▶ What is required: Go through each line of the records below and count those with the word "switch". Give only the count.

▶ Version difference data:
-=-=-

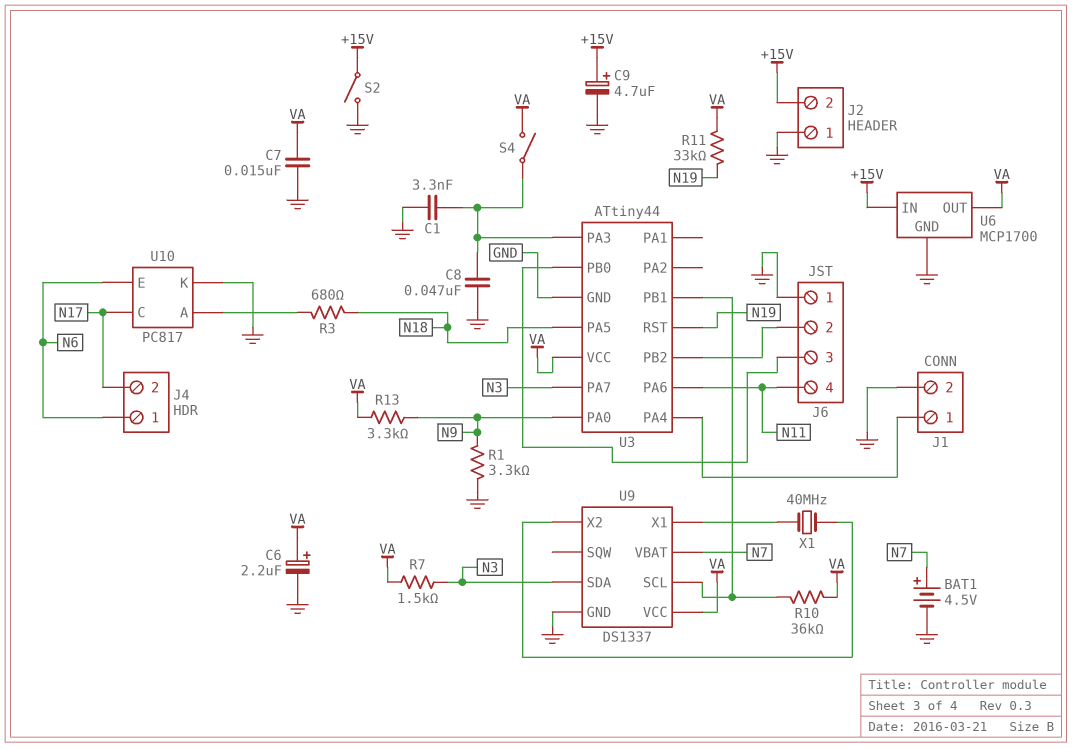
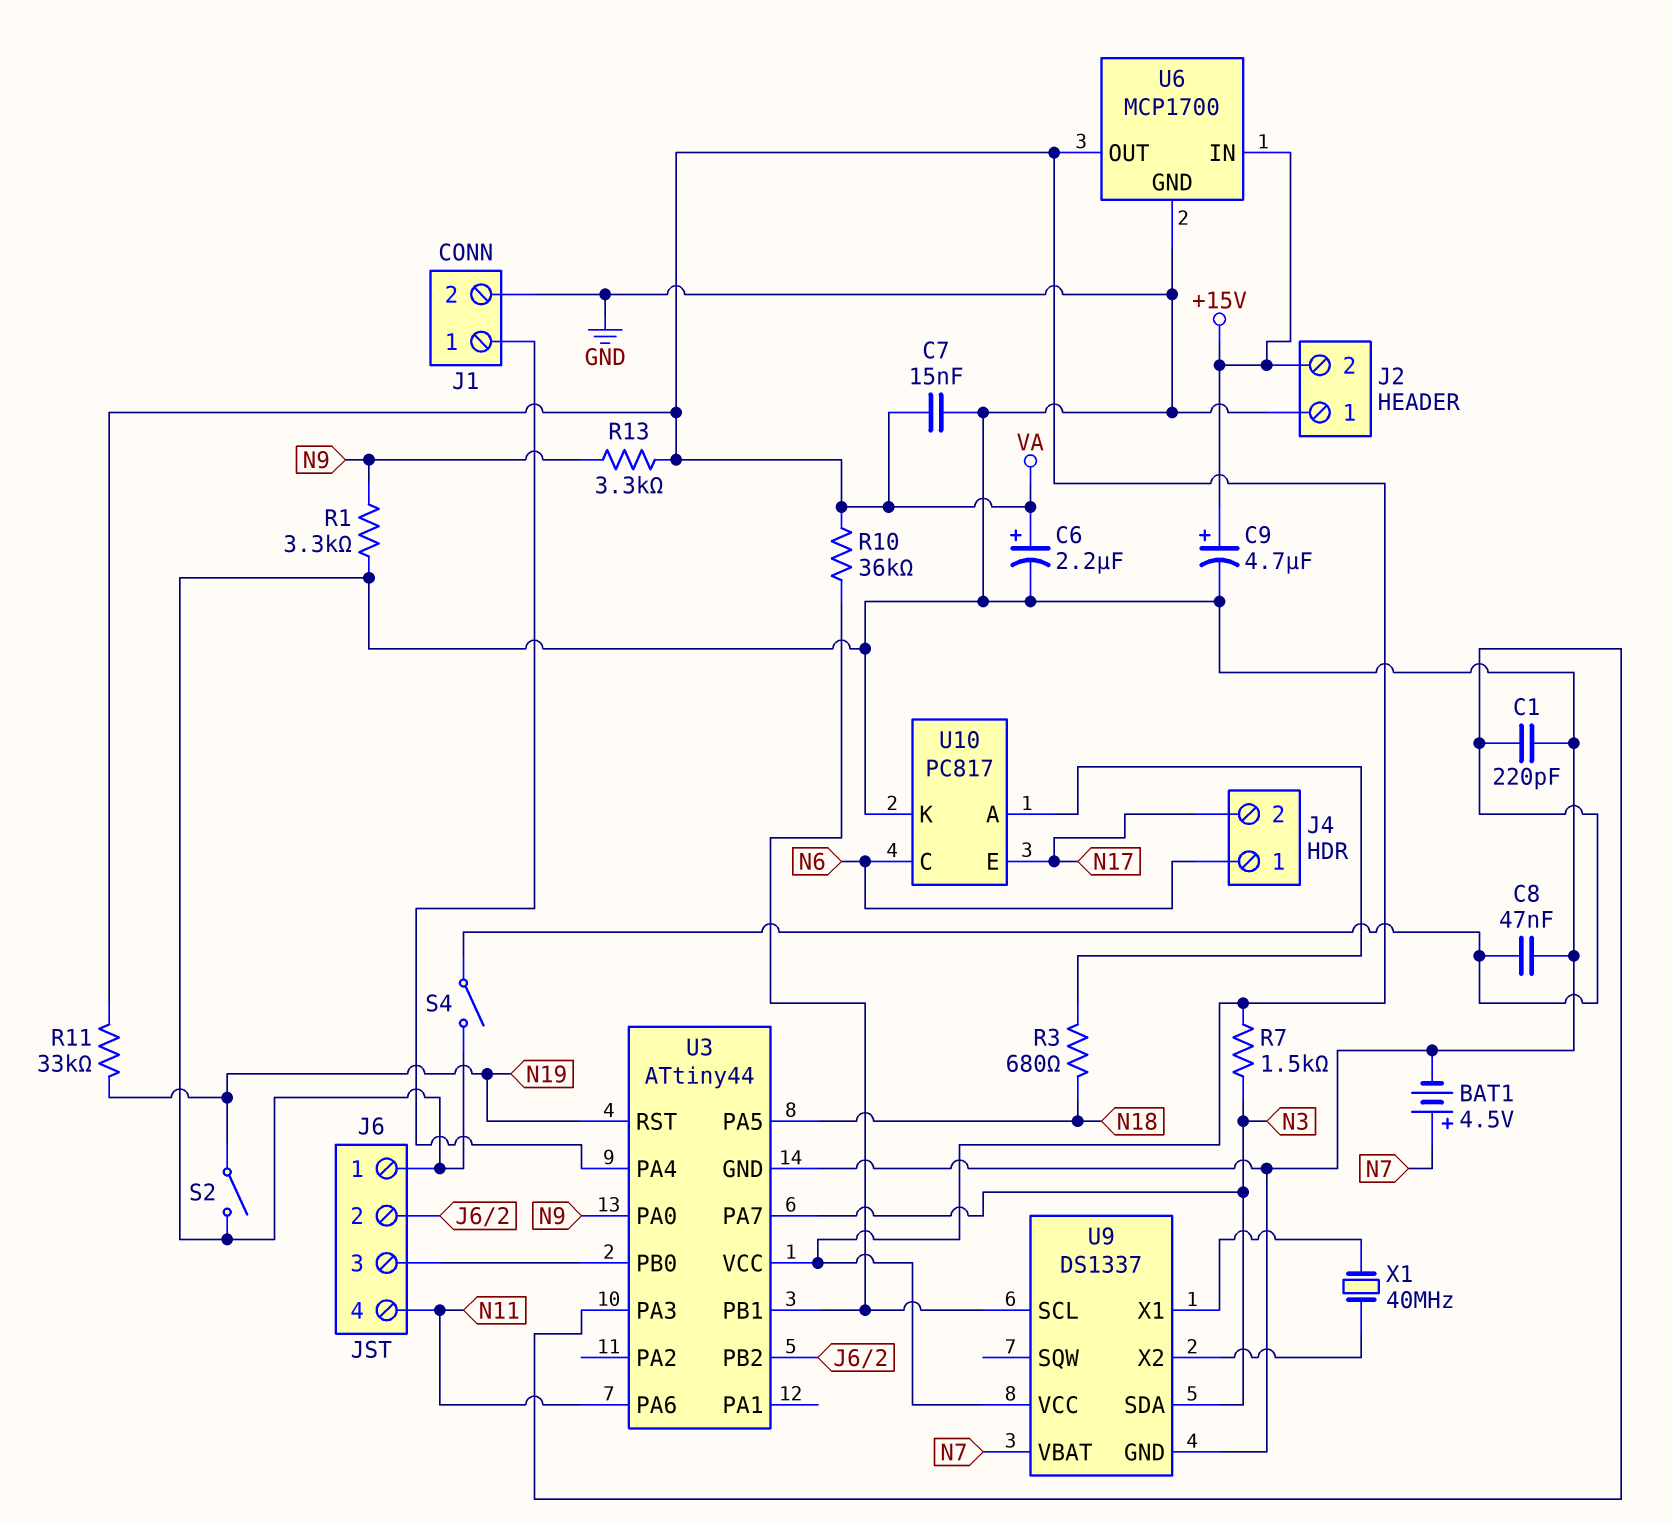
C1: 3.3nF (GND, U3/PA3) -> 220pF (GND, U3/PA3)
S2: switch (+15V, GND) -> switch (GND, N19)
S4: switch (U3/PA3, VA) -> switch (GND, U3/PA3)
U10 pin C: N17 -> N6
U10 pin E: N6 -> N17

-=-=-

▶ Answer space: 2